### WORK TO BE COMPLETED
Every line of the records that holds the word "plus" should be copied.

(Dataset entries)

━━━

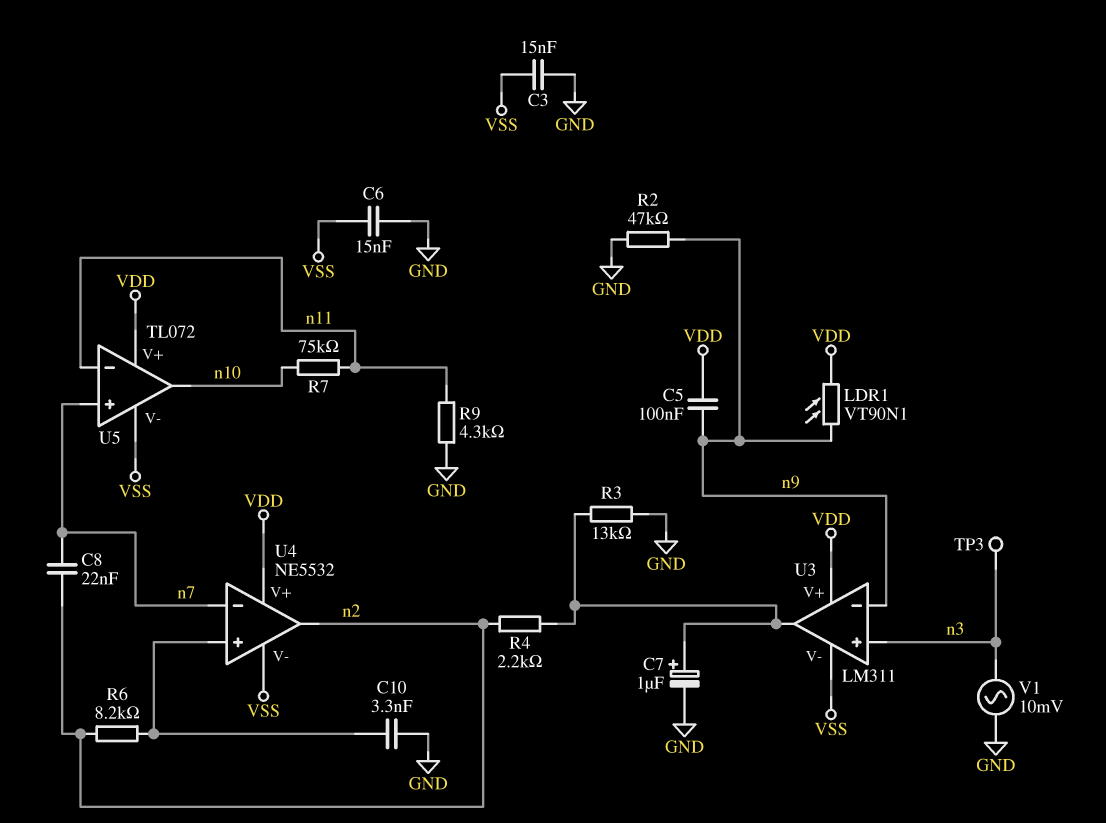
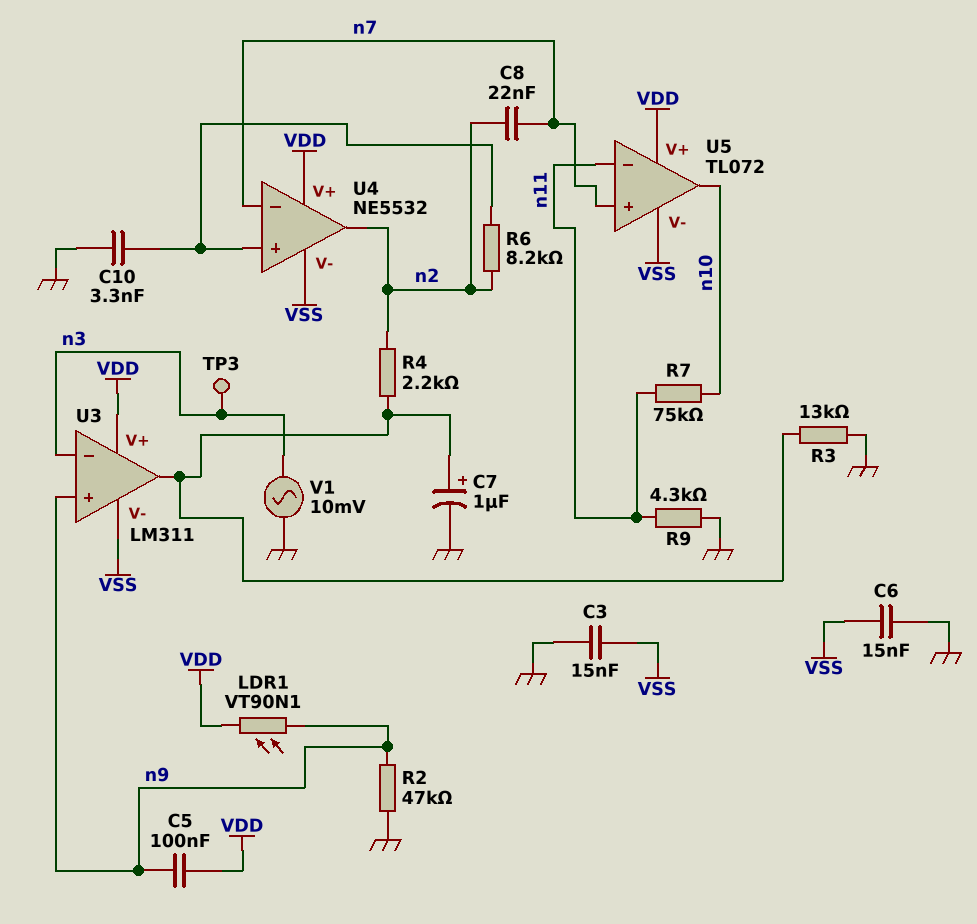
U3 pin in+: n3 -> n9
U3 pin in-: n9 -> n3

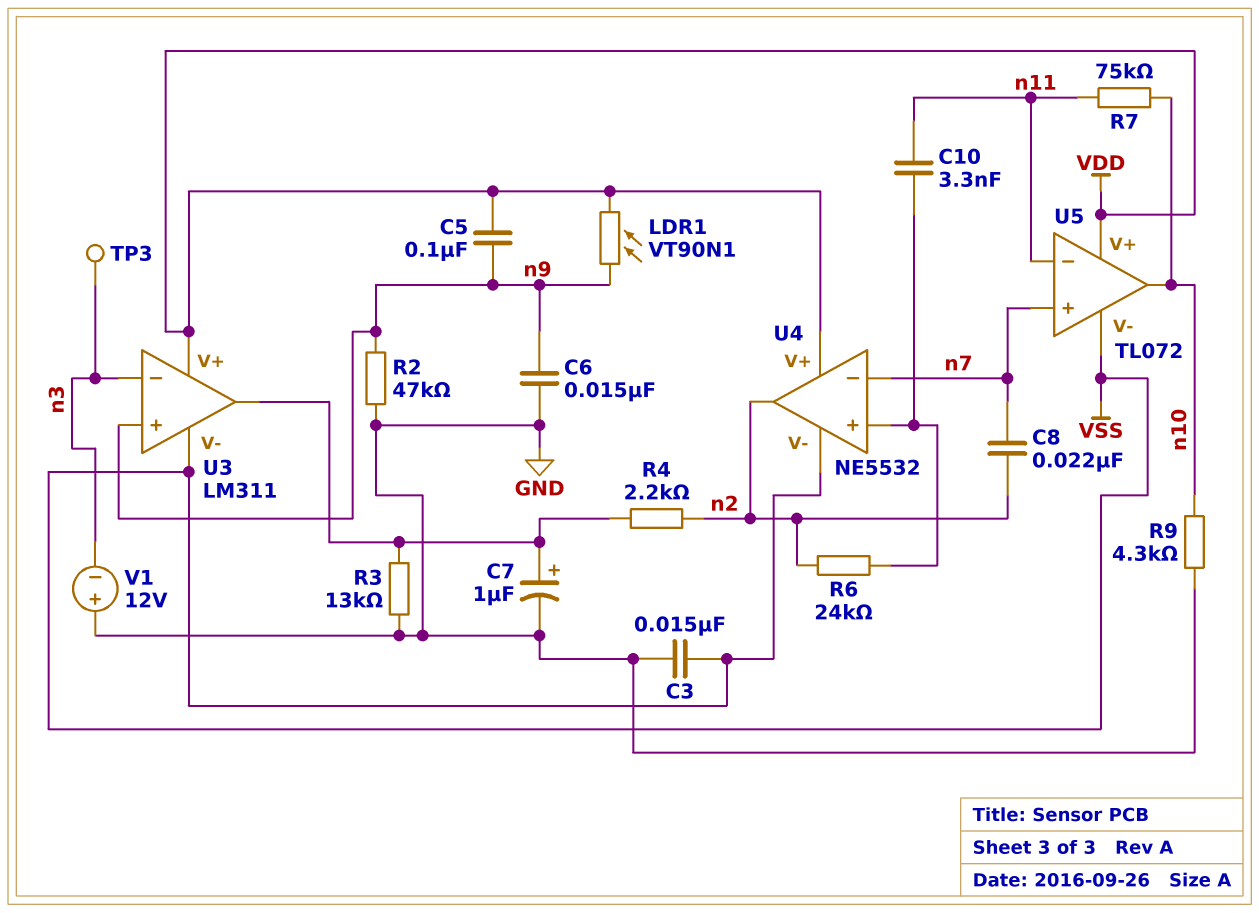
C6: 15nF (GND, VSS) -> 15nF (GND, n9)
C10: 3.3nF (GND, U4/in+) -> 3.3nF (U4/in+, n11)
R6: 8.2k (U4/in+, n2) -> 24k (U4/in+, n2)
R9: 4.3k (GND, n11) -> 4.3k (GND, n10)
V1: AC 10mV (GND, n3) -> 12V (plus GND, minus n3)

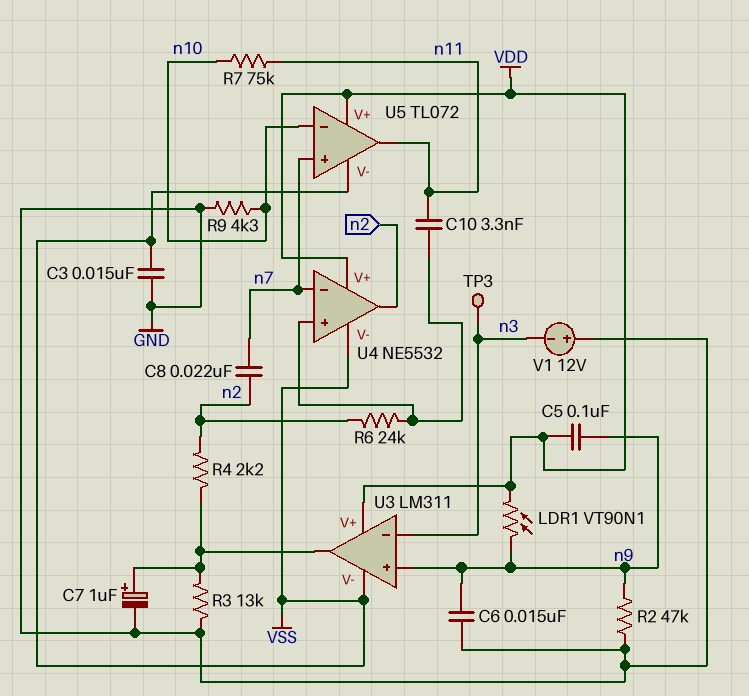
U5 pin in-: n11 -> n10
U5 pin out: n10 -> n11

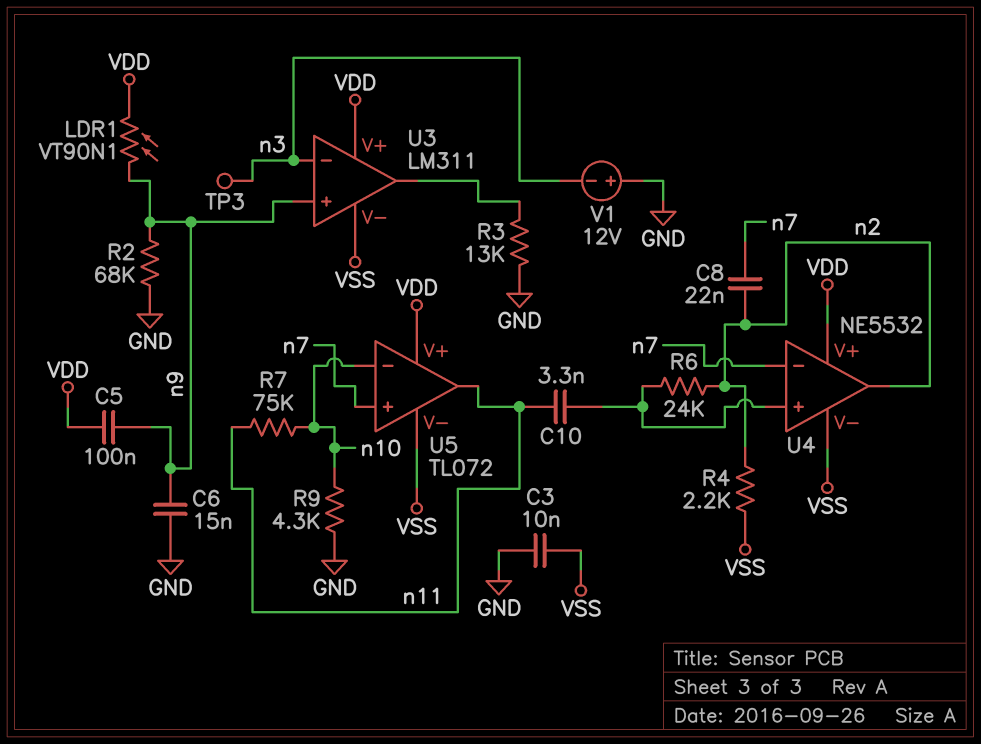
C3: 15nF (GND, VSS) -> 10nF (GND, VSS)
C7: 1uF (plus U3/out, minus GND) -> none
R2: 47k (GND, n9) -> 68k (GND, n9)
R4: 2.2k (U3/out, n2) -> 2.2k (VSS, n2)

━━━

### RESPONSE
V1: AC 10mV (GND, n3) -> 12V (plus GND, minus n3)
C7: 1uF (plus U3/out, minus GND) -> none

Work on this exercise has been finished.